((

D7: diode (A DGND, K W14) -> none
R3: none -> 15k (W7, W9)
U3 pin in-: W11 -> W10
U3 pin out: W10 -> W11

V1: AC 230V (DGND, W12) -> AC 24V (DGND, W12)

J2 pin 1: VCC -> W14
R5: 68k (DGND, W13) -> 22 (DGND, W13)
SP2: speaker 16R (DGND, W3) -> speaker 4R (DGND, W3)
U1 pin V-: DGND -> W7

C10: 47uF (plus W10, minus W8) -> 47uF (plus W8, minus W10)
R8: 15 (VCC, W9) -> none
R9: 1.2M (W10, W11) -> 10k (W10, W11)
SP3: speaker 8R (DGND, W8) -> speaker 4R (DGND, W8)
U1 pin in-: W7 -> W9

))

### Work item
All records shown above are to be given again verbatim.

### Result for this task
D7: diode (A DGND, K W14) -> none
R3: none -> 15k (W7, W9)
U3 pin in-: W11 -> W10
U3 pin out: W10 -> W11

V1: AC 230V (DGND, W12) -> AC 24V (DGND, W12)

J2 pin 1: VCC -> W14
R5: 68k (DGND, W13) -> 22 (DGND, W13)
SP2: speaker 16R (DGND, W3) -> speaker 4R (DGND, W3)
U1 pin V-: DGND -> W7

C10: 47uF (plus W10, minus W8) -> 47uF (plus W8, minus W10)
R8: 15 (VCC, W9) -> none
R9: 1.2M (W10, W11) -> 10k (W10, W11)
SP3: speaker 8R (DGND, W8) -> speaker 4R (DGND, W8)
U1 pin in-: W7 -> W9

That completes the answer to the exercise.